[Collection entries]
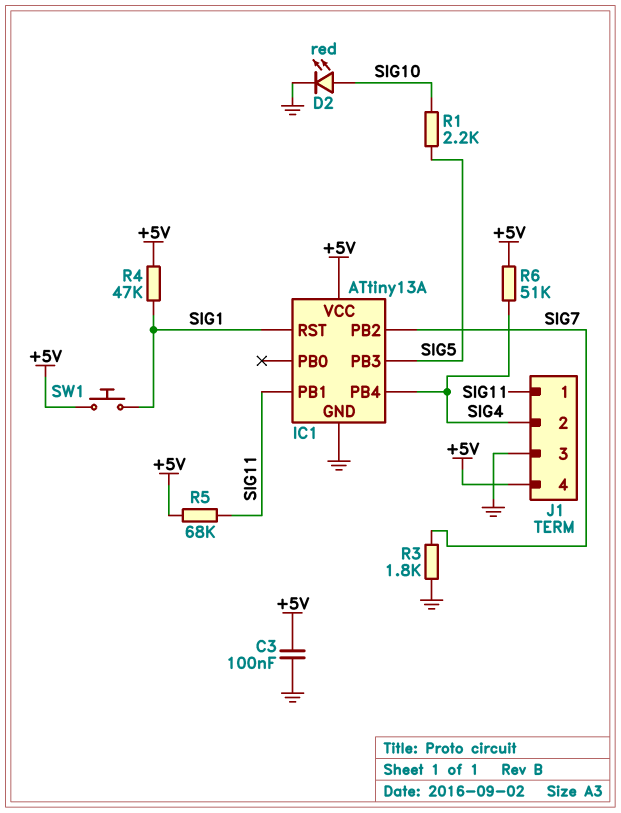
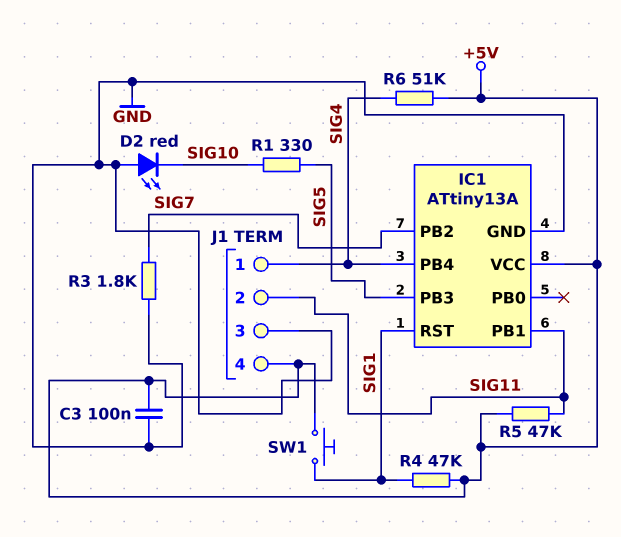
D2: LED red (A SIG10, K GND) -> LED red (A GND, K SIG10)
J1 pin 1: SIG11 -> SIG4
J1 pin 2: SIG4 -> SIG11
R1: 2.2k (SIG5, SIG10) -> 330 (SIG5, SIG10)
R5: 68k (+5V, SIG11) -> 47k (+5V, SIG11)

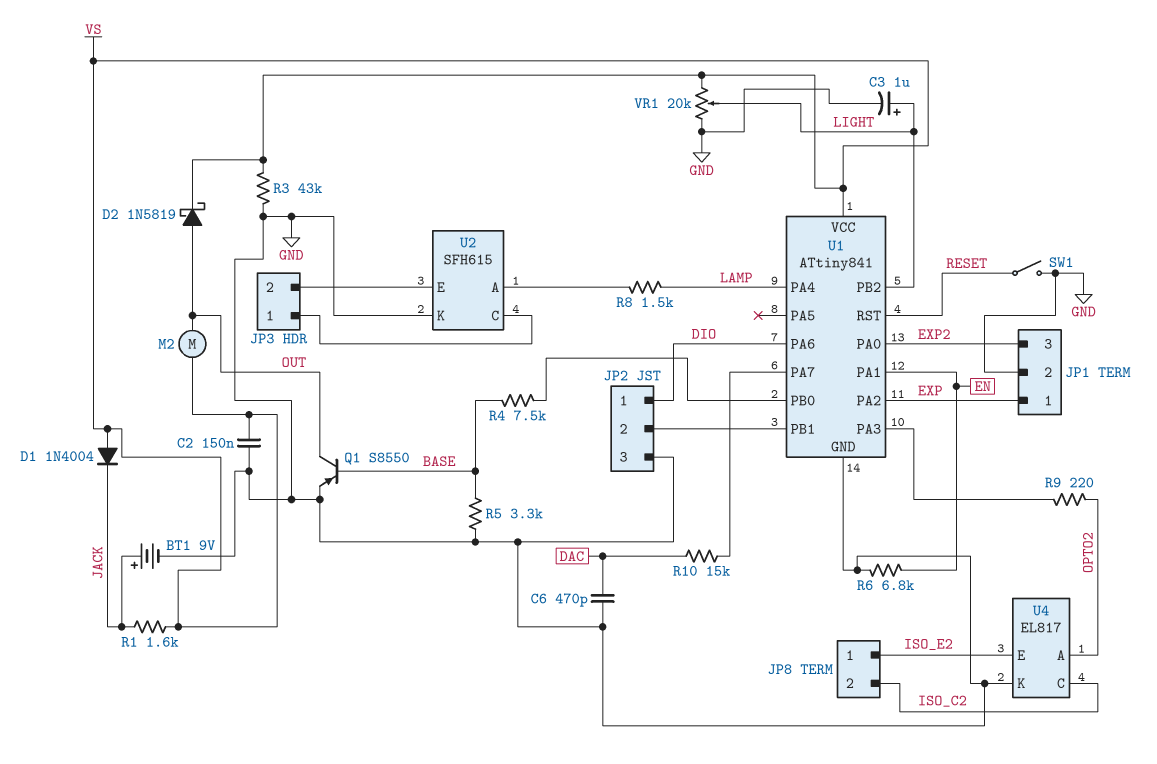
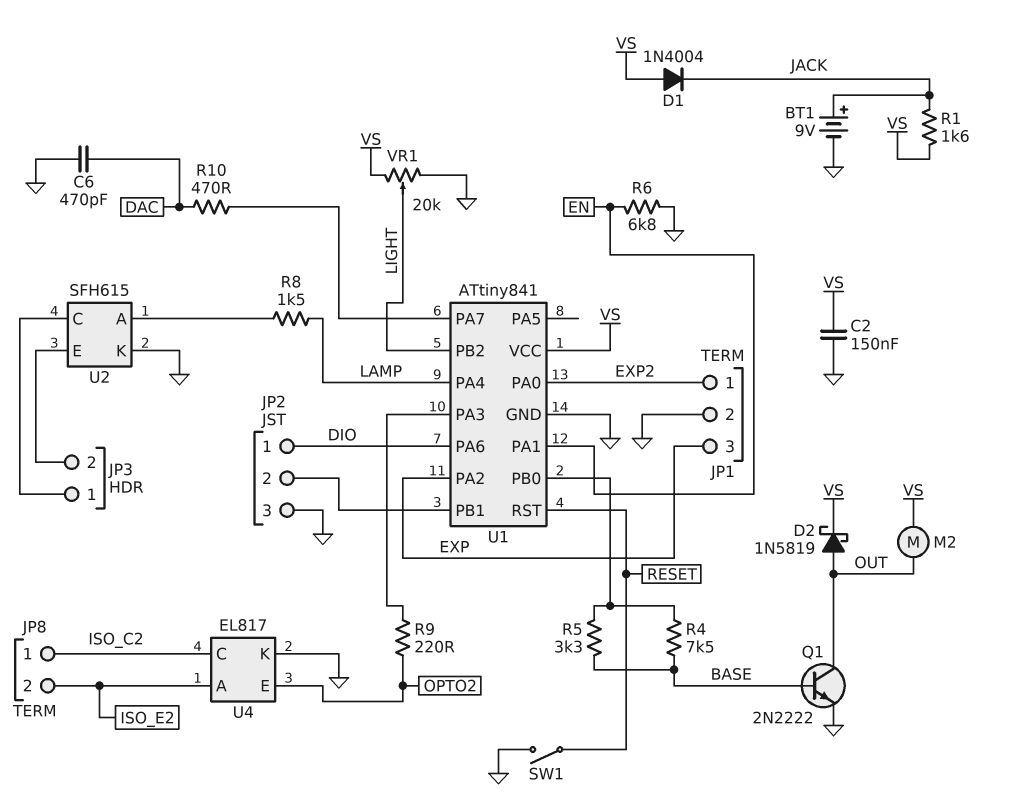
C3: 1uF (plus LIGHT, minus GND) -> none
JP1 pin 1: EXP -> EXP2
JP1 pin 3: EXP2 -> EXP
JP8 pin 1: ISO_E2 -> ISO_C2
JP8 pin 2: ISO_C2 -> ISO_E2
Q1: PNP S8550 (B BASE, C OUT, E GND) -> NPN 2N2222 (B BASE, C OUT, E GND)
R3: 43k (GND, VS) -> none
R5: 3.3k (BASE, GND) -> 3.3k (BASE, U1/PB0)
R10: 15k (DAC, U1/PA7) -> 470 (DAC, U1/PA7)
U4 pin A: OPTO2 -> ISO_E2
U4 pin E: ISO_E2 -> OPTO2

* * *

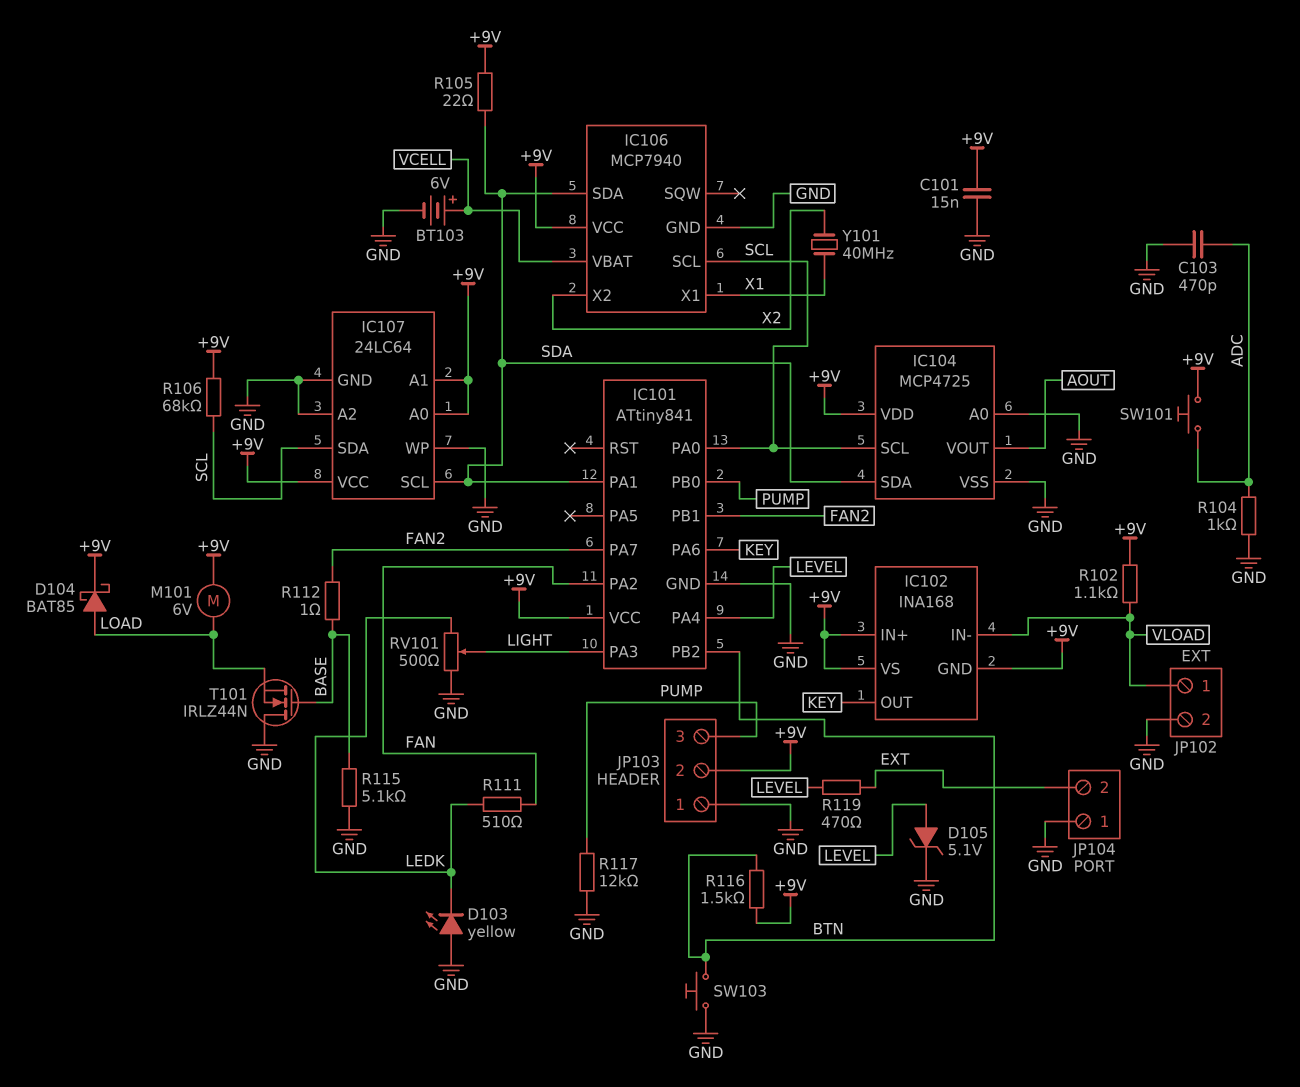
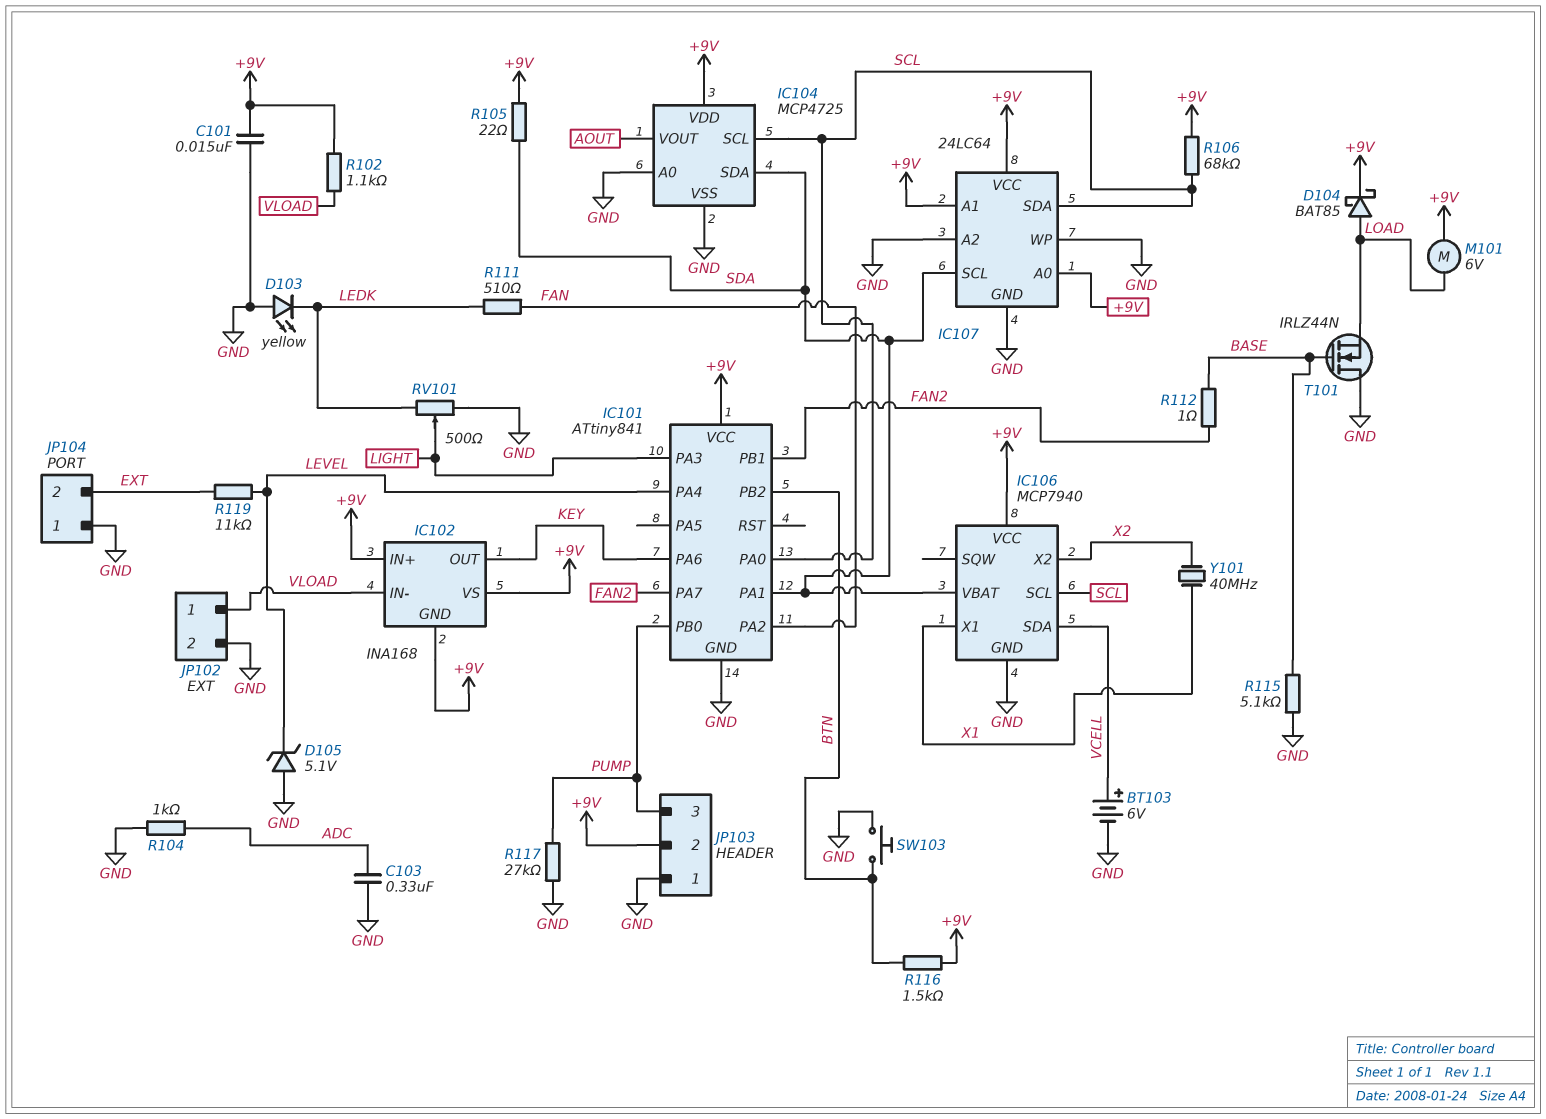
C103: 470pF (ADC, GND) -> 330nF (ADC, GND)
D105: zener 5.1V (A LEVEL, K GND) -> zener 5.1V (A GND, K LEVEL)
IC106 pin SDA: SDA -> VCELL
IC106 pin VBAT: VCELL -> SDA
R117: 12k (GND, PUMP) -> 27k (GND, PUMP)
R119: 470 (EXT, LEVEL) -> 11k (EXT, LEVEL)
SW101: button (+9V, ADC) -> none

◆ **EXERCISE**
Copy out only the lines of the records above from the one with "JP8 pin 2: ISO_C2 -> ISO_E2" through the one with "U4 pin E: ISO_E2 -> OPTO2", exactly as they stand, both included.

◆ **FINAL ANSWER**
JP8 pin 2: ISO_C2 -> ISO_E2
Q1: PNP S8550 (B BASE, C OUT, E GND) -> NPN 2N2222 (B BASE, C OUT, E GND)
R3: 43k (GND, VS) -> none
R5: 3.3k (BASE, GND) -> 3.3k (BASE, U1/PB0)
R10: 15k (DAC, U1/PA7) -> 470 (DAC, U1/PA7)
U4 pin A: OPTO2 -> ISO_E2
U4 pin E: ISO_E2 -> OPTO2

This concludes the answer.